The input:
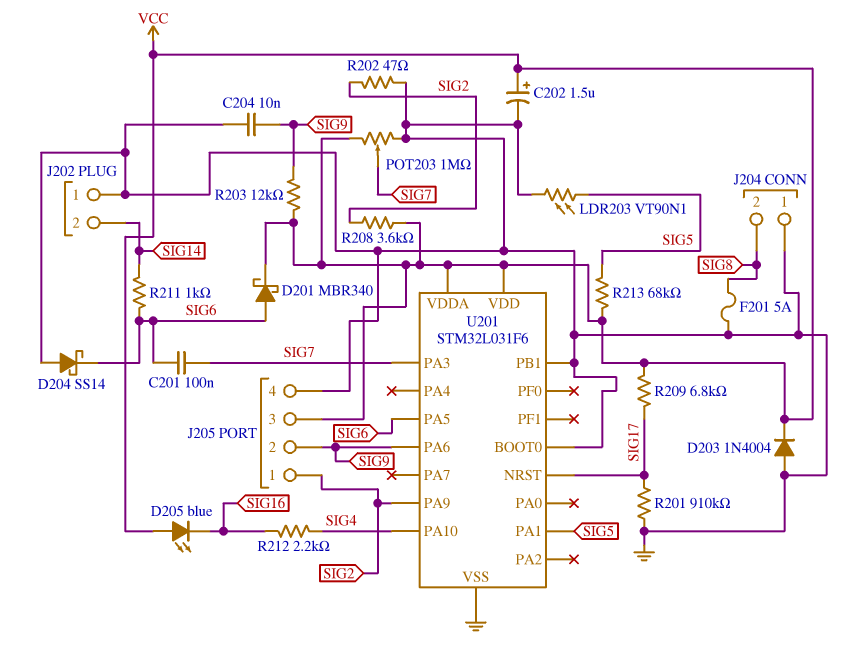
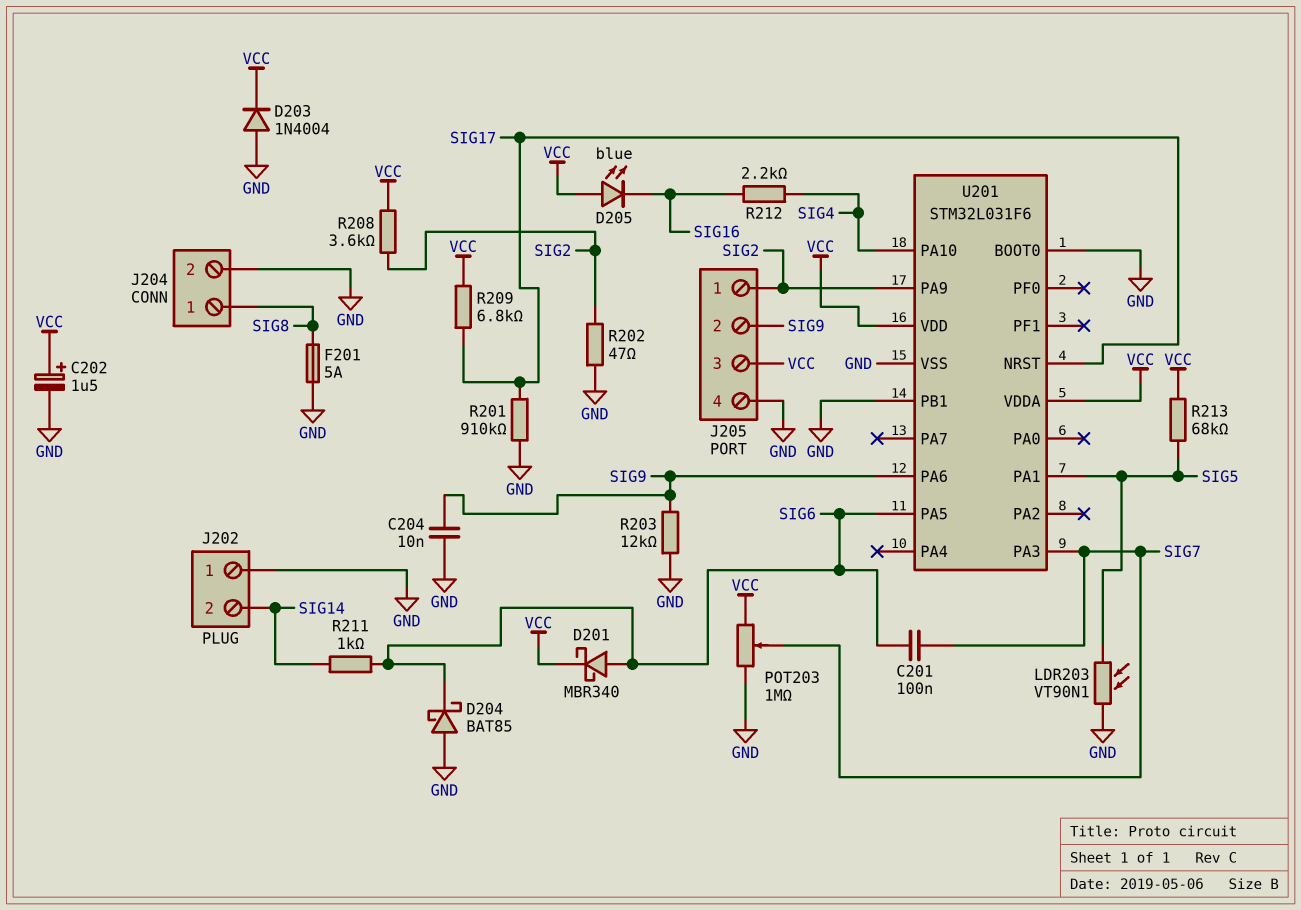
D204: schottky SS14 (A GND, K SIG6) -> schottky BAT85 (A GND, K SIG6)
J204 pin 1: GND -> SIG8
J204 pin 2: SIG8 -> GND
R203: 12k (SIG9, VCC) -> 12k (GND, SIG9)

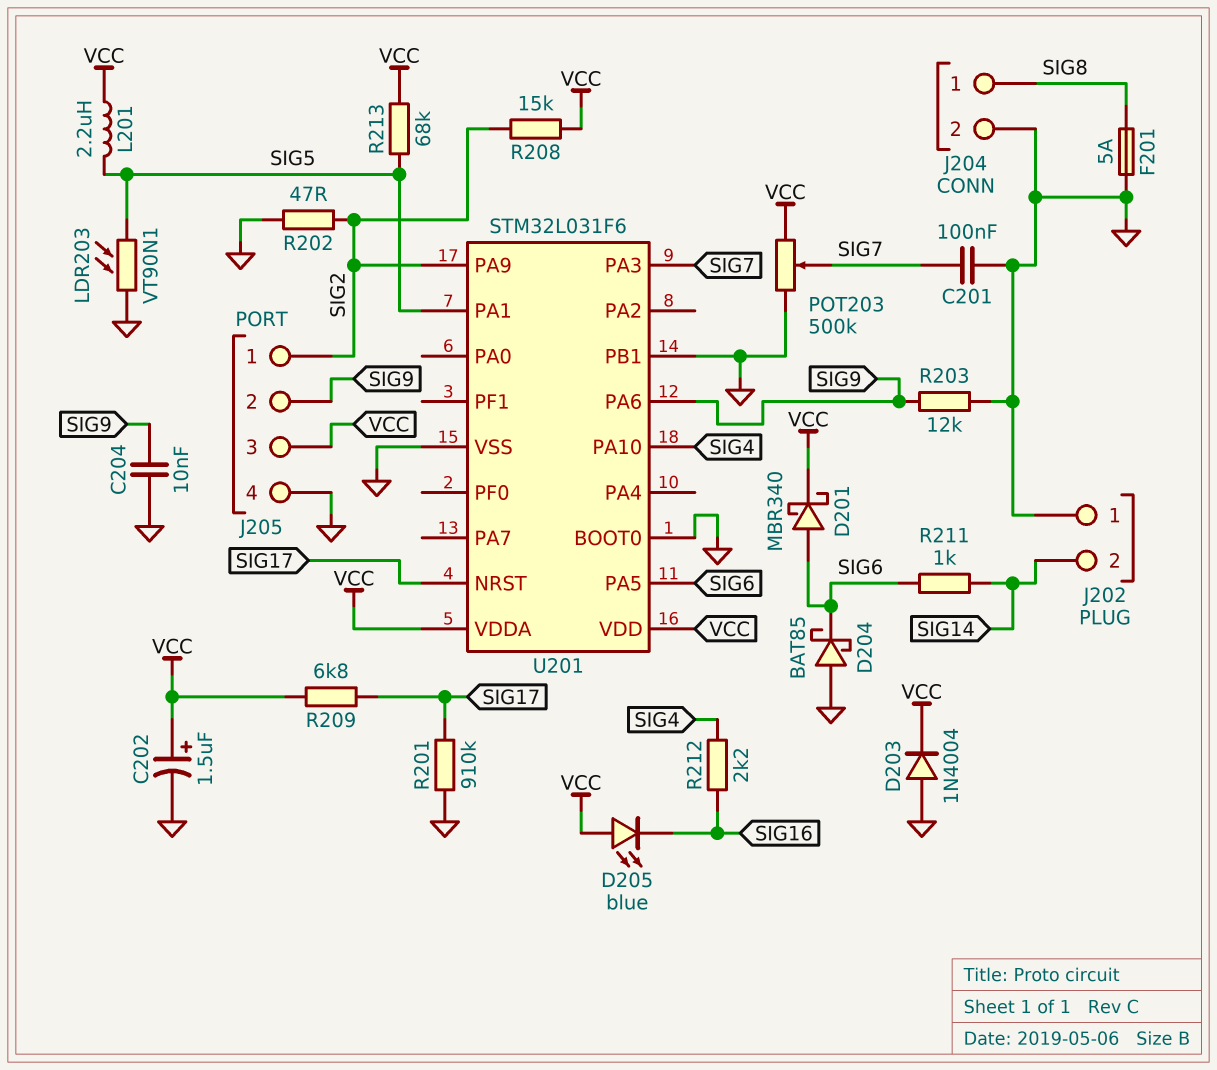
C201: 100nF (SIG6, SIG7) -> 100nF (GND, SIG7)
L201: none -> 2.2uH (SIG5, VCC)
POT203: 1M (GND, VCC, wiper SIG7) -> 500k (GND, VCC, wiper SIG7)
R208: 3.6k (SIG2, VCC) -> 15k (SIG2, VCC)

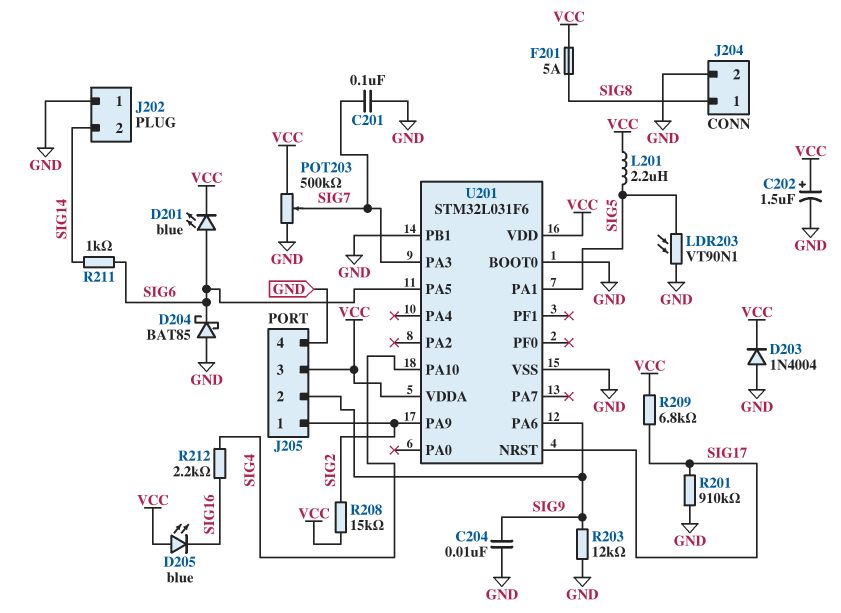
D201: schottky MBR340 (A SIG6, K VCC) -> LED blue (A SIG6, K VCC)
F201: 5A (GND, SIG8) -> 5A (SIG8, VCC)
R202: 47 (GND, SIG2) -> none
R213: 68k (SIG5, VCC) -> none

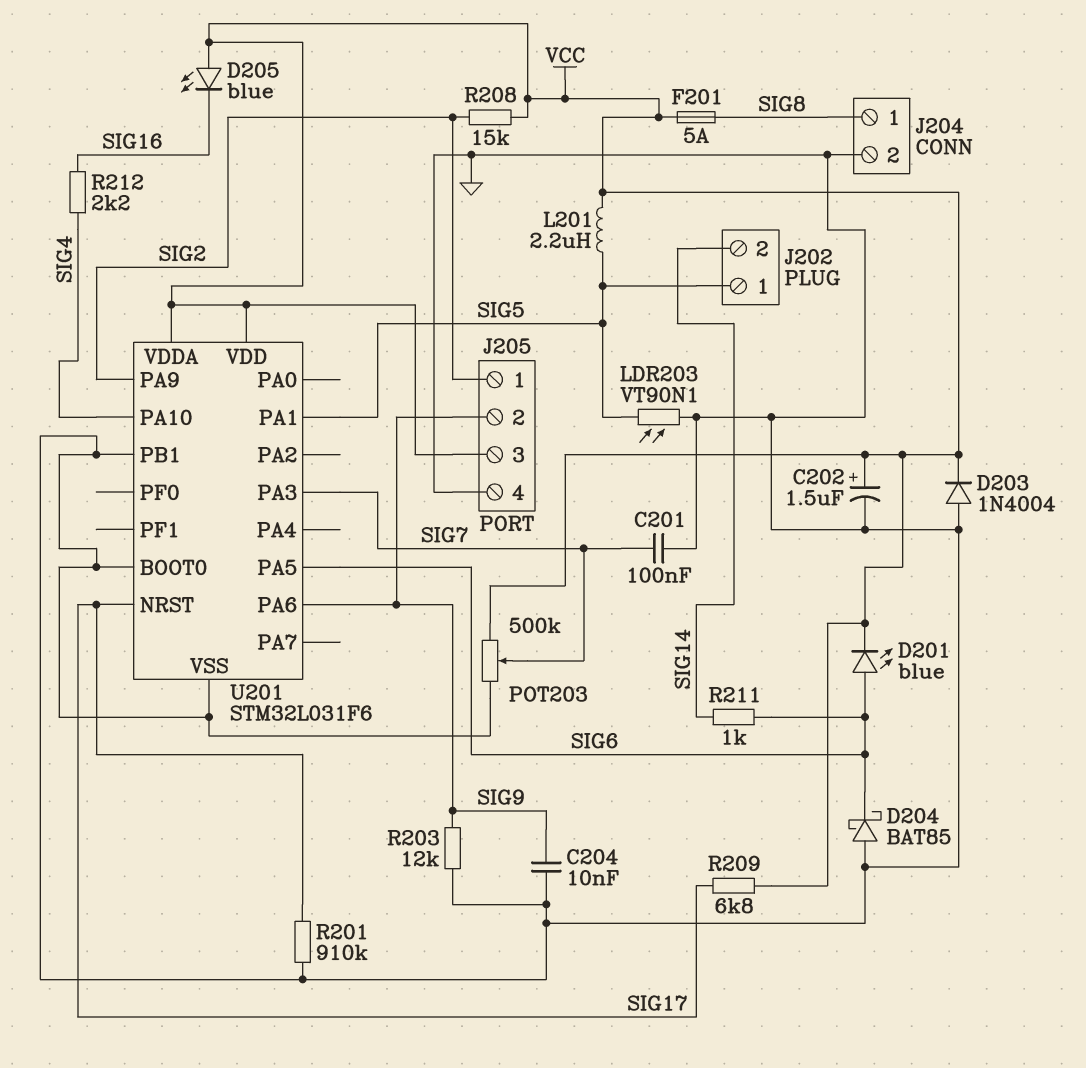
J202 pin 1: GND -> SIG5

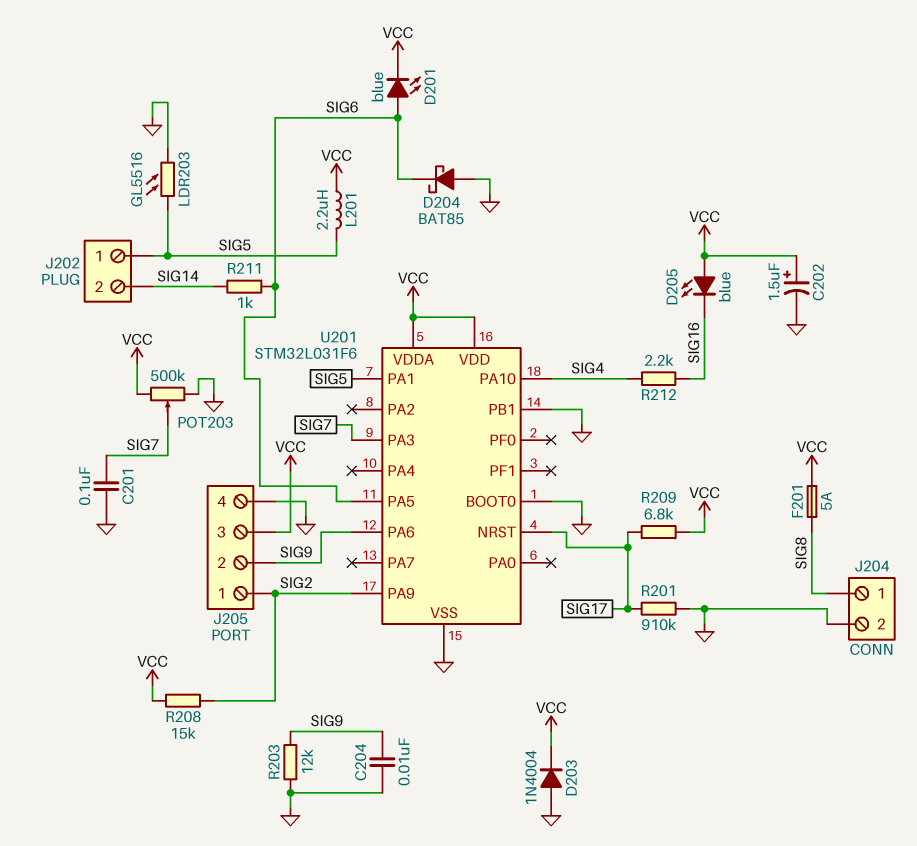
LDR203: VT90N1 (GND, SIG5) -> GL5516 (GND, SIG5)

What is needed:
Restate word for word only the lines that run from the line holding "R213: 68k (SIG5, VCC) -> none" to the end of the data, both ends kept, leaving every picture out.

Answer space:
R213: 68k (SIG5, VCC) -> none

J202 pin 1: GND -> SIG5

LDR203: VT90N1 (GND, SIG5) -> GL5516 (GND, SIG5)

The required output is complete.